EXERCISE AIM: Every record that follows is to be copied exactly, with the pictures omitted.

RECORDS PROVIDED:
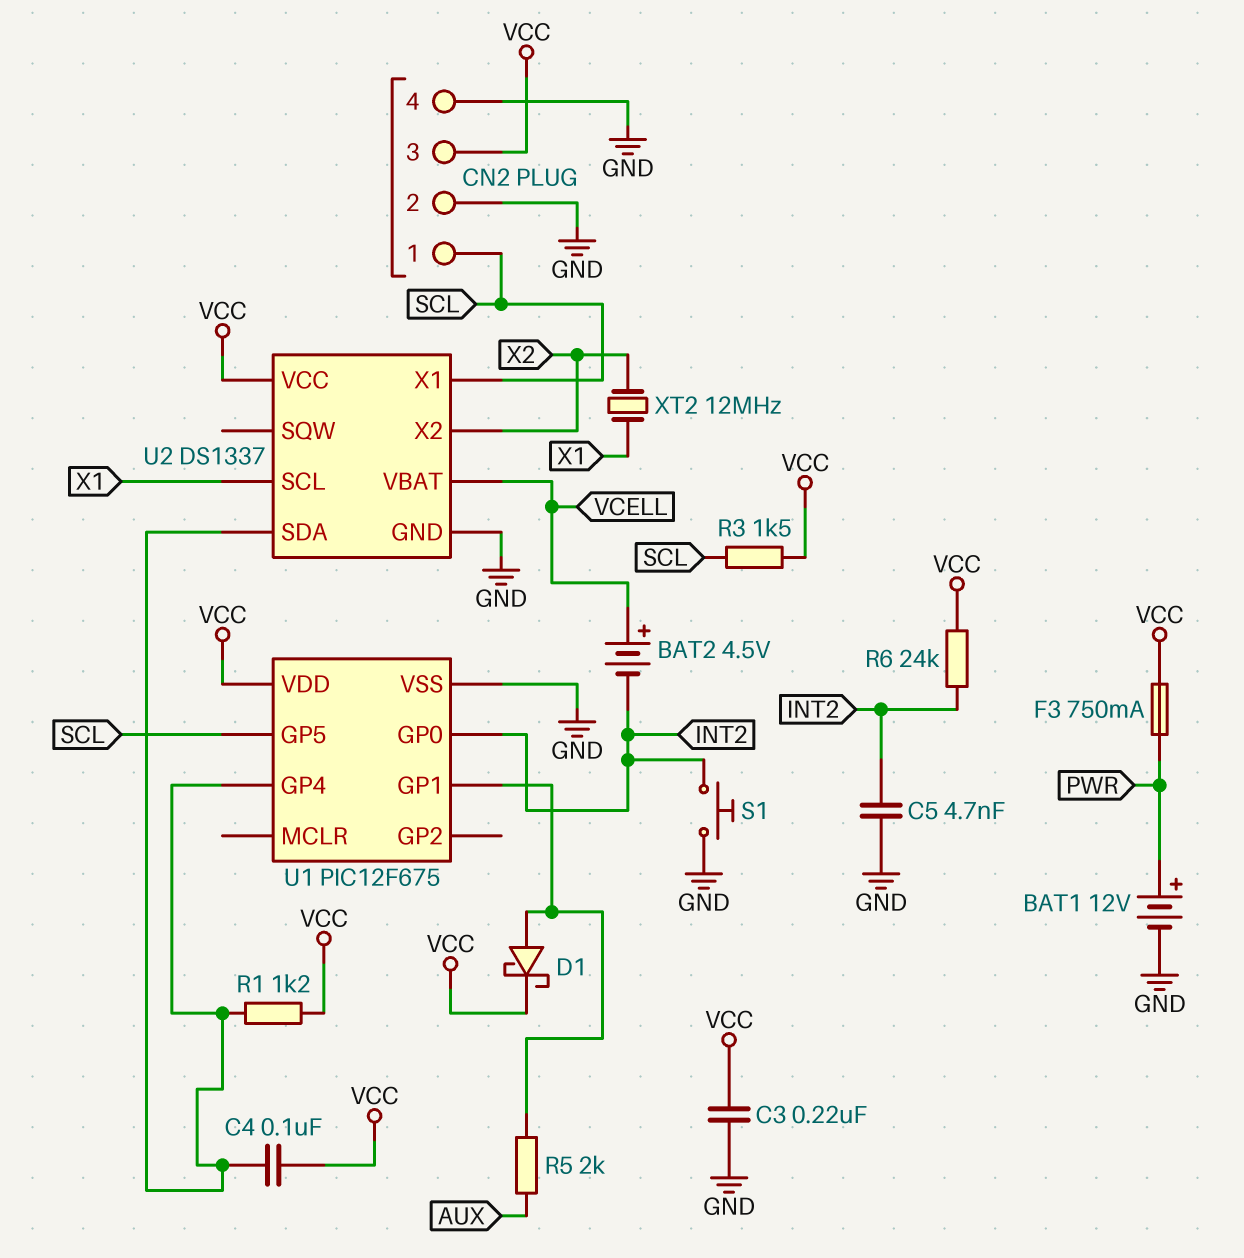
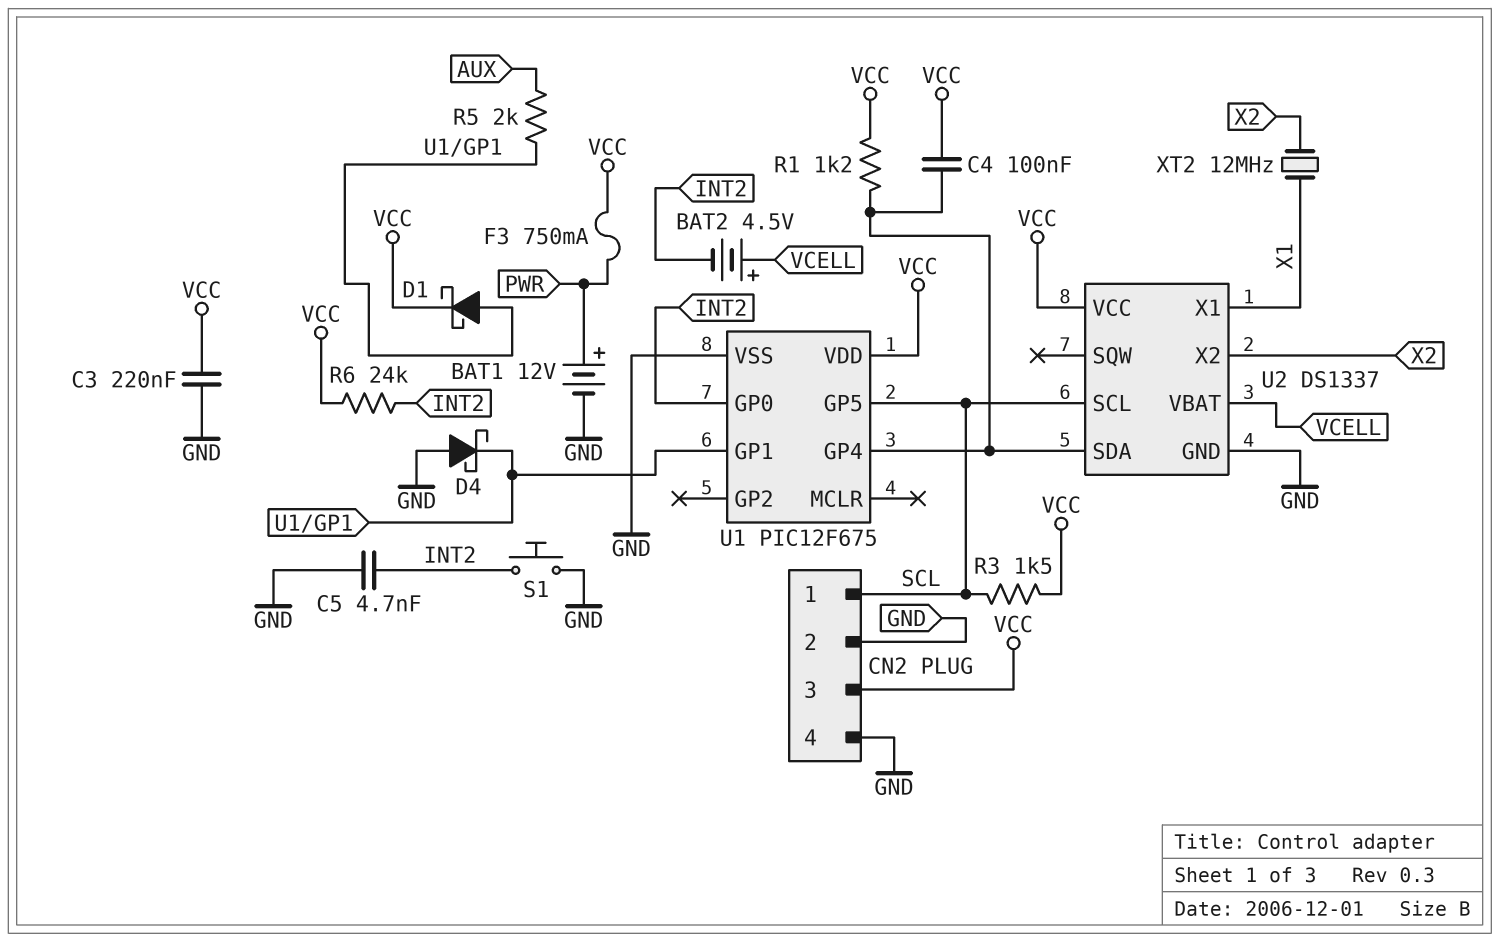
D4: none -> schottky (A GND, K U1/GP1)
U2 pin SCL: X1 -> SCL
U2 pin X1: SCL -> X1

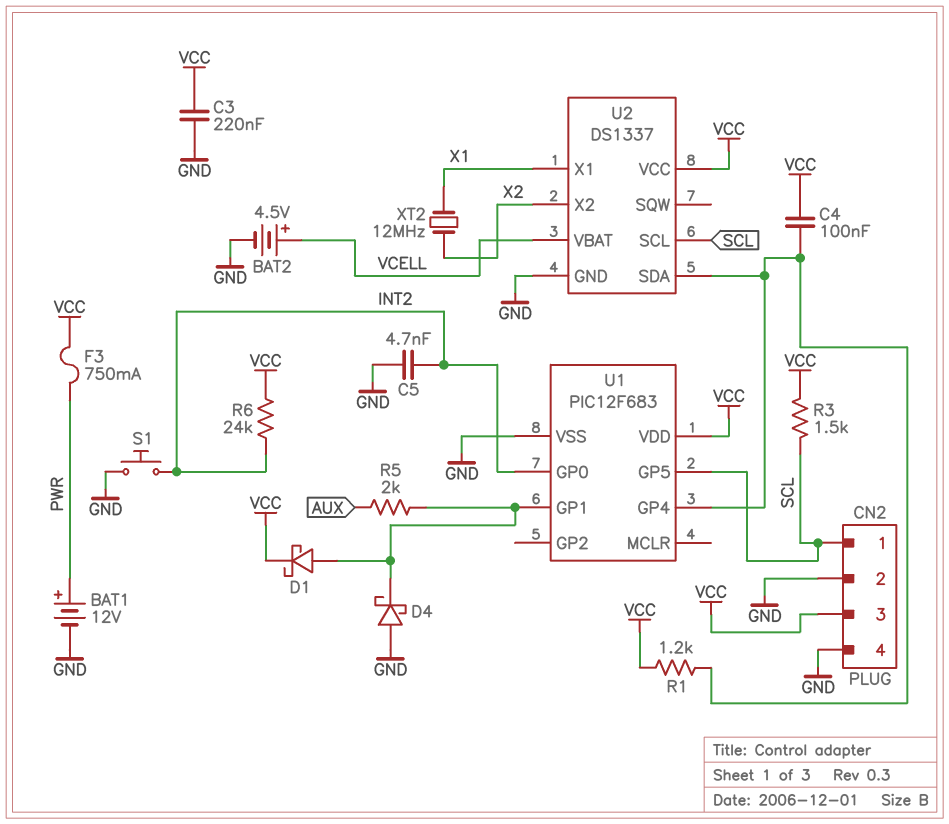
BAT2: 4.5V (plus VCELL, minus INT2) -> 4.5V (plus VCELL, minus GND)
U1: PIC12F675 -> PIC12F683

ANSWER TO THE PROBLEM:
D4: none -> schottky (A GND, K U1/GP1)
U2 pin SCL: X1 -> SCL
U2 pin X1: SCL -> X1

BAT2: 4.5V (plus VCELL, minus INT2) -> 4.5V (plus VCELL, minus GND)
U1: PIC12F675 -> PIC12F683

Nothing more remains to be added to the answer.